**REQUIREMENT:** Filter this data down to the lines that hold "grey", and copy them.

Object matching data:
Start of Block
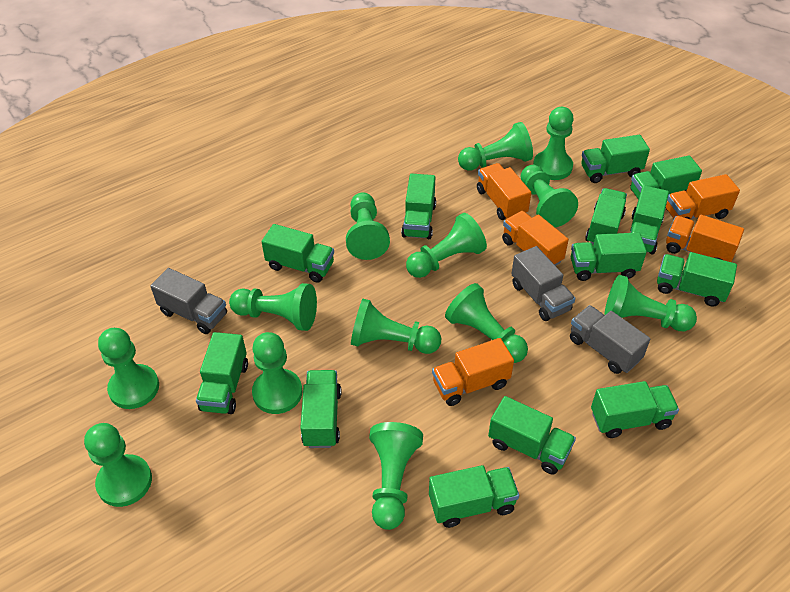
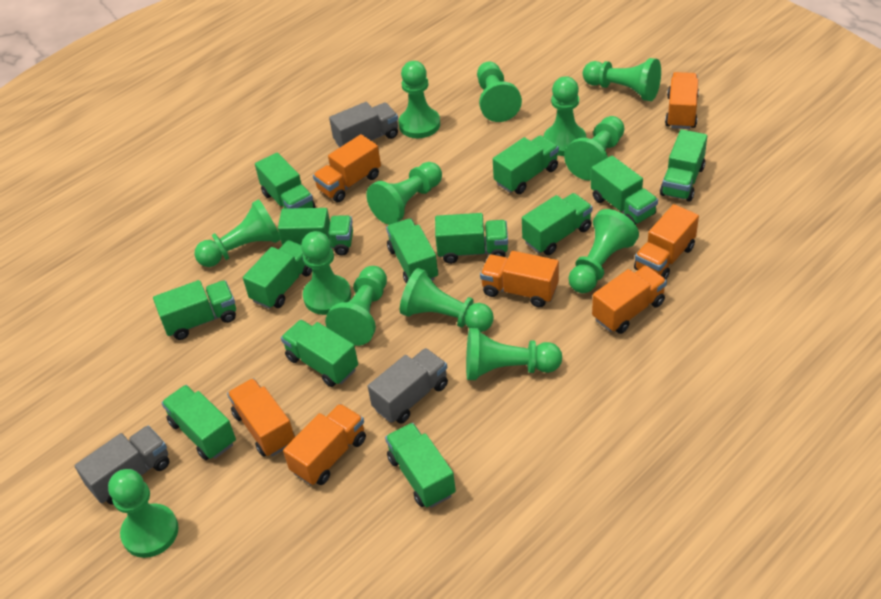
orange truck: 5 -> 7

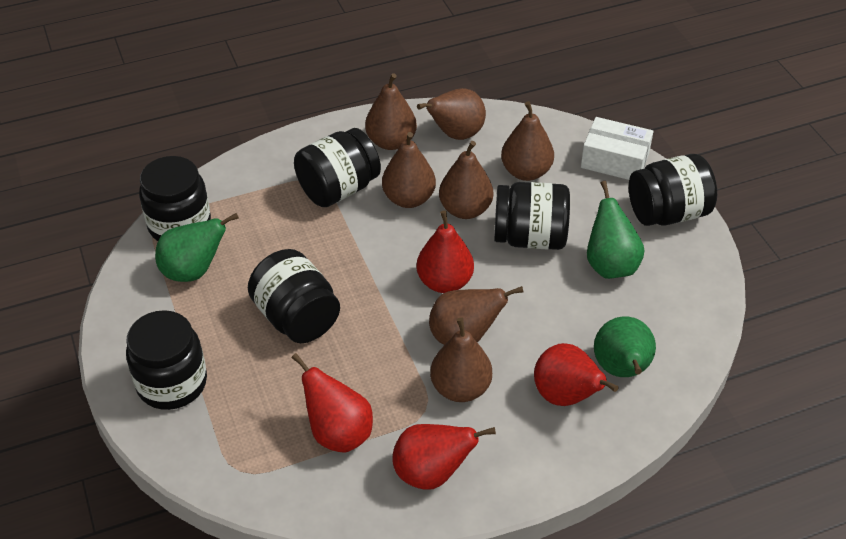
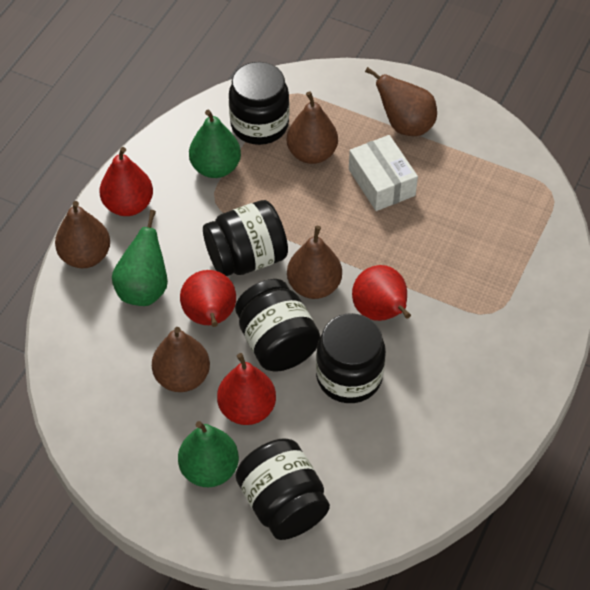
black jar: 6 -> 5
brown pear: 7 -> 5

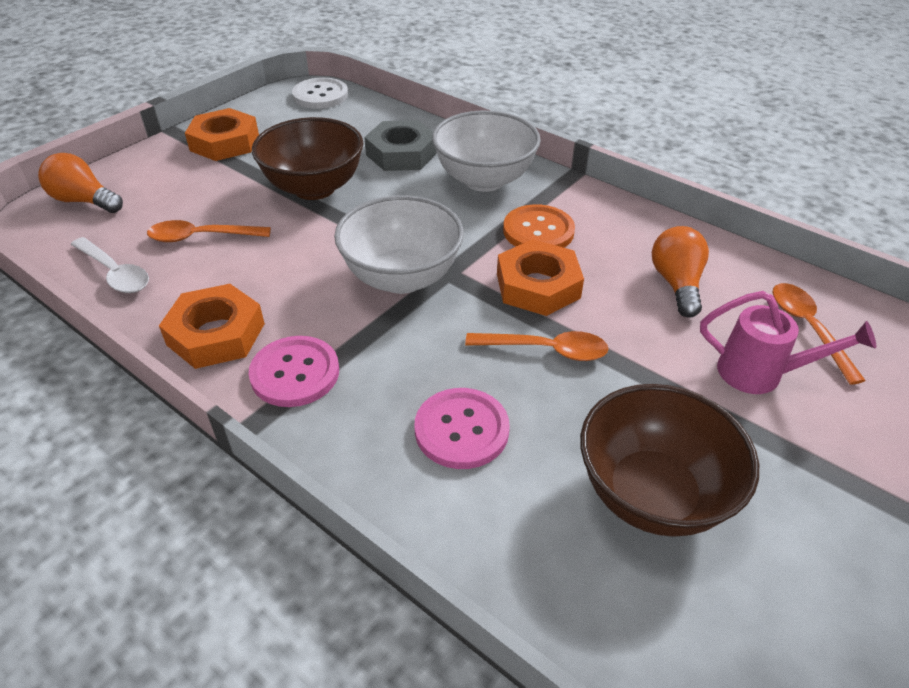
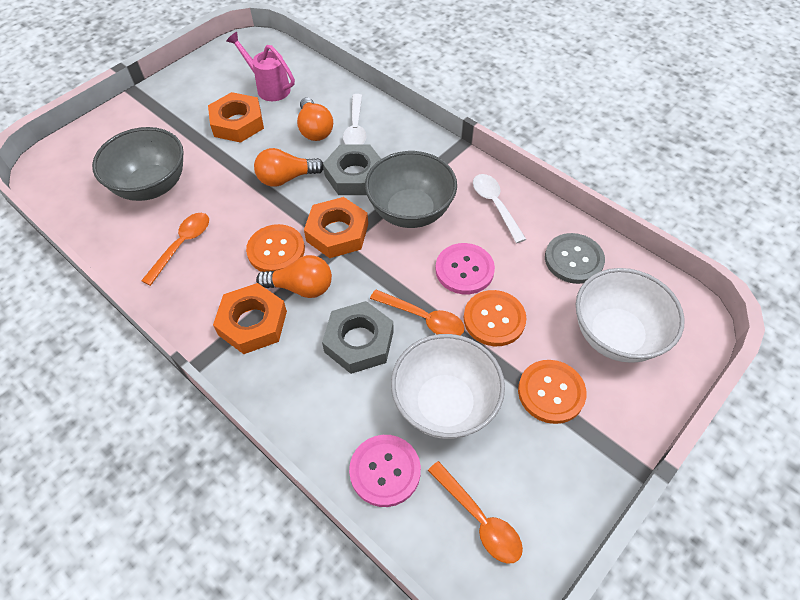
brown bowl: 2 -> 0
grey bowl: 0 -> 2
grey button: 0 -> 1
grey nut: 1 -> 2
orange button: 1 -> 3
orange light bulb: 2 -> 3
white button: 1 -> 0
white spoon: 1 -> 2

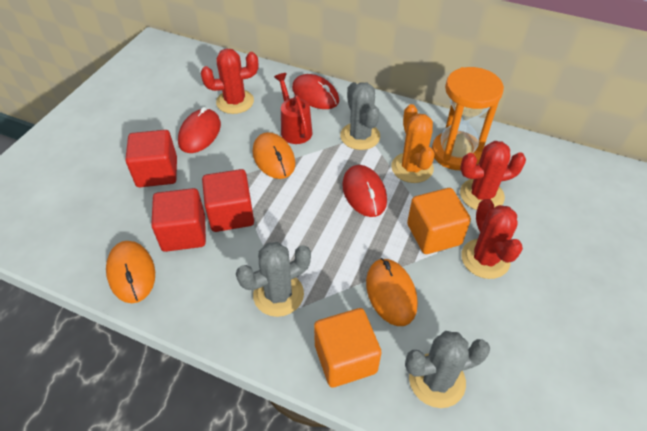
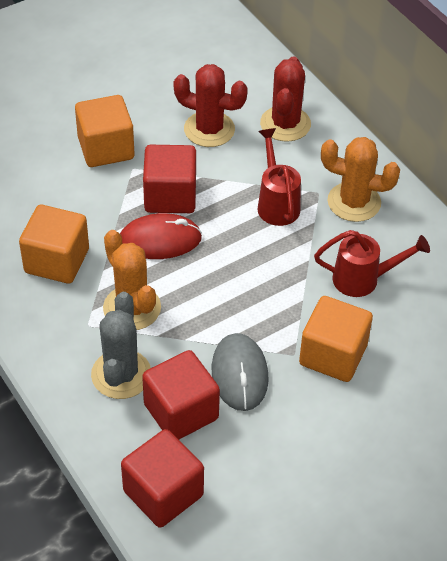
grey cactus: 3 -> 1
grey mouse: 0 -> 1
orange cactus: 1 -> 2
orange cube: 2 -> 3
orange hourglass: 1 -> 0
orange mouse: 3 -> 0
red cactus: 3 -> 2
red mouse: 3 -> 1
red watering can: 1 -> 2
End of Block
**EXERCISE RESULT:**
grey bowl: 0 -> 2
grey button: 0 -> 1
grey nut: 1 -> 2
grey cactus: 3 -> 1
grey mouse: 0 -> 1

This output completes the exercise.